* ASSIGNMENT
Look through the data below and extract, unchanged, the lines from the one that contains "C1: 2.2uF (plus" to the one that contains "SW1: button (SIG5, SIG6)", both included.

* DATA SHOWN
Start of Block
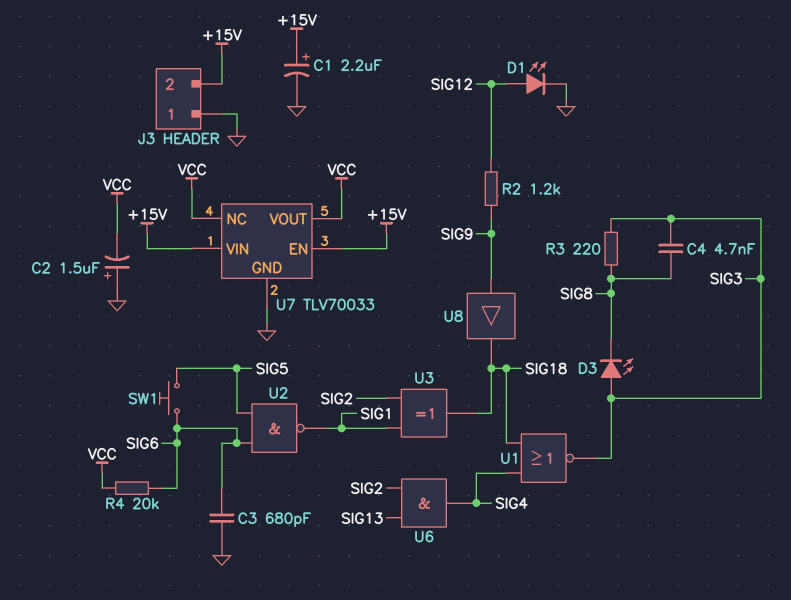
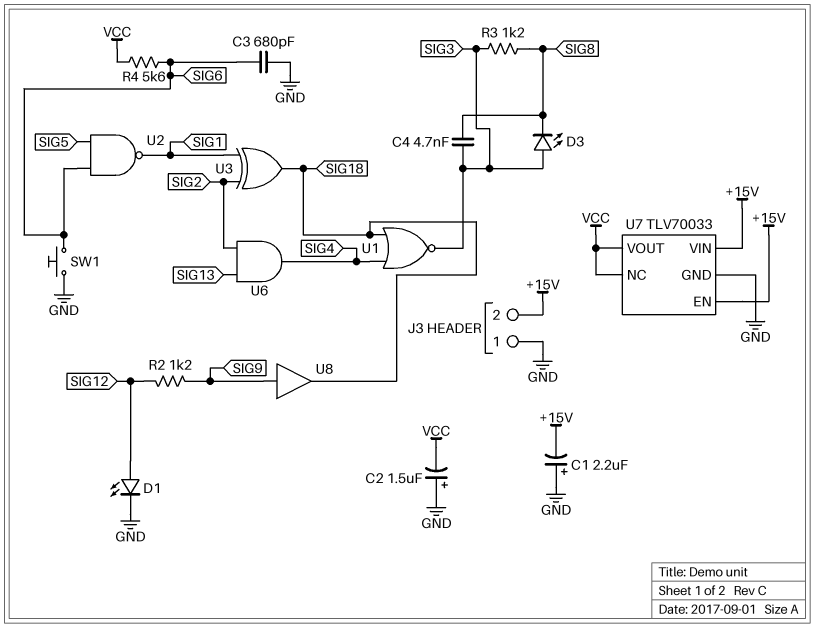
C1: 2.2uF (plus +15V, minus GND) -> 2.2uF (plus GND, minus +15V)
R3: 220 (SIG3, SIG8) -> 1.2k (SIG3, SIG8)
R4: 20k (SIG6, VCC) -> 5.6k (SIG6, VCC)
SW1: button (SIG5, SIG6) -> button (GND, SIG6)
End of Block
Start of Block
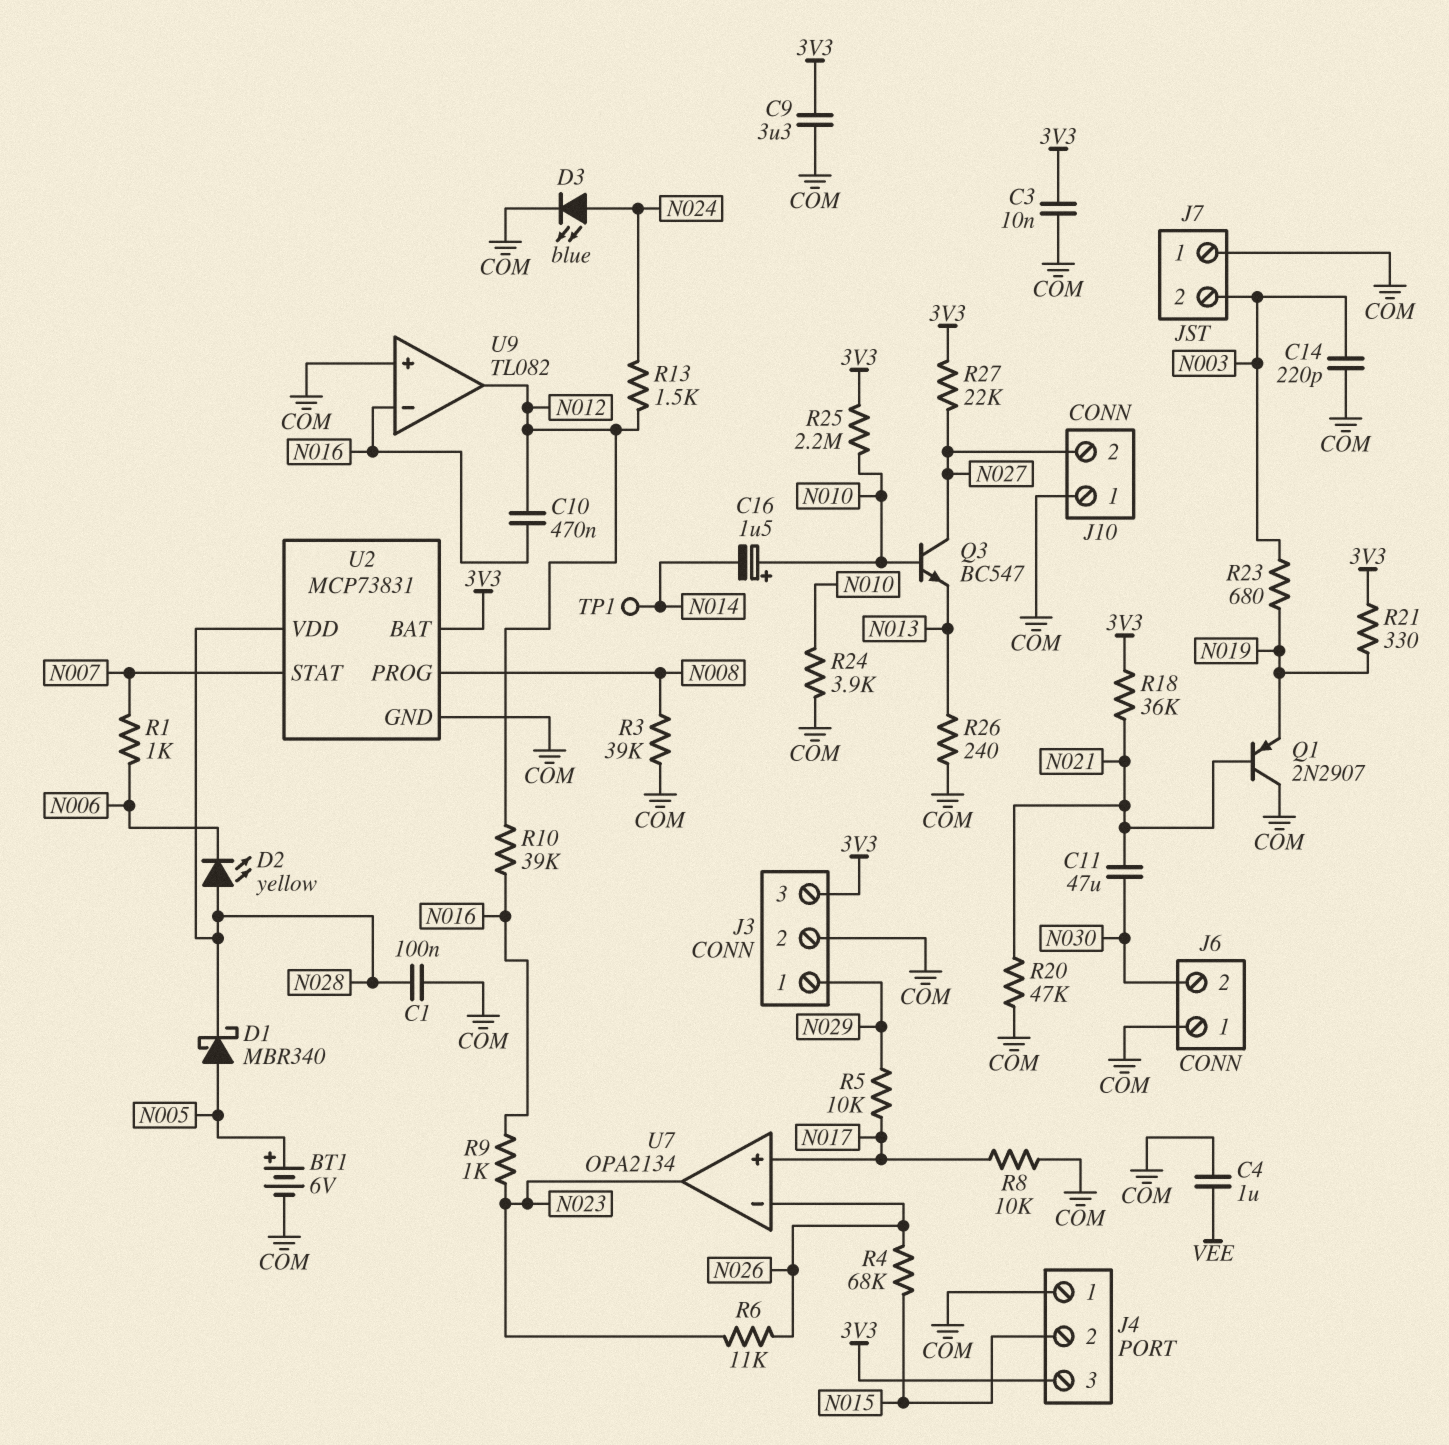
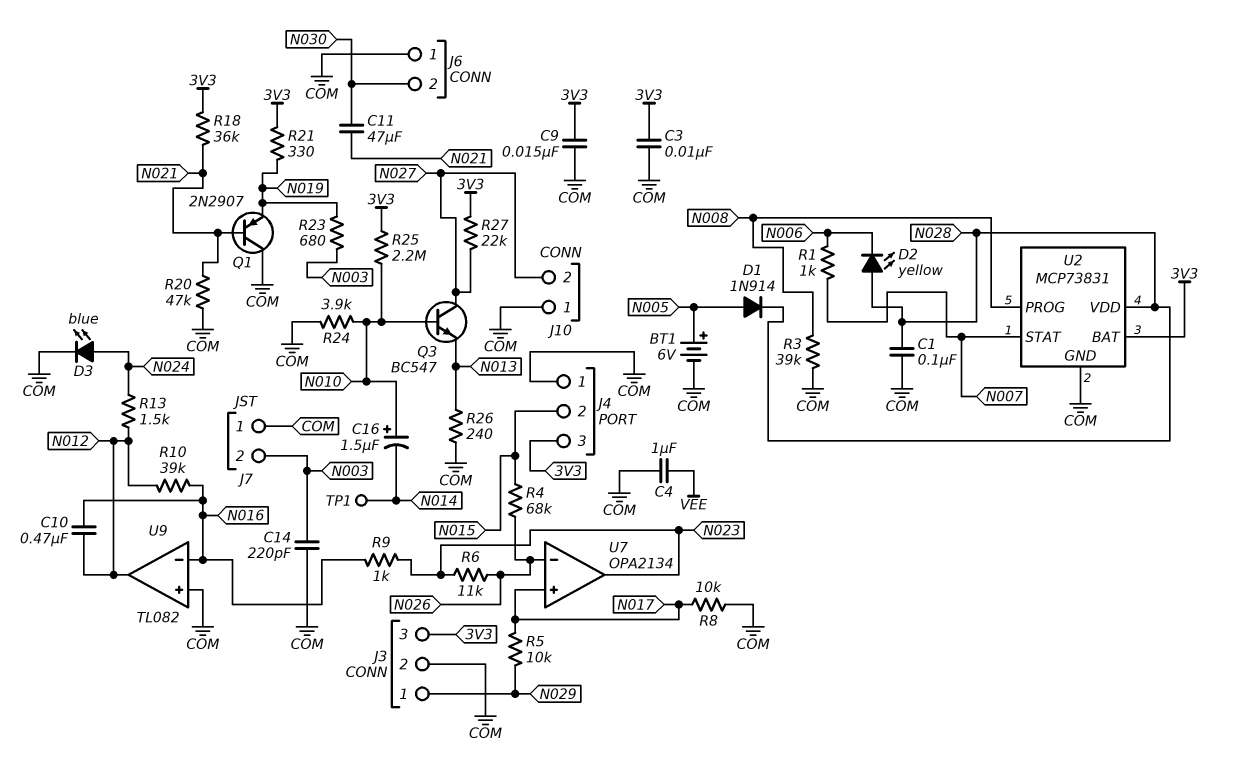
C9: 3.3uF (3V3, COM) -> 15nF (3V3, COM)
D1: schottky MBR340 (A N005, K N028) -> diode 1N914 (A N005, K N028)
End of Block
* FINAL ANSWER
C1: 2.2uF (plus +15V, minus GND) -> 2.2uF (plus GND, minus +15V)
R3: 220 (SIG3, SIG8) -> 1.2k (SIG3, SIG8)
R4: 20k (SIG6, VCC) -> 5.6k (SIG6, VCC)
SW1: button (SIG5, SIG6) -> button (GND, SIG6)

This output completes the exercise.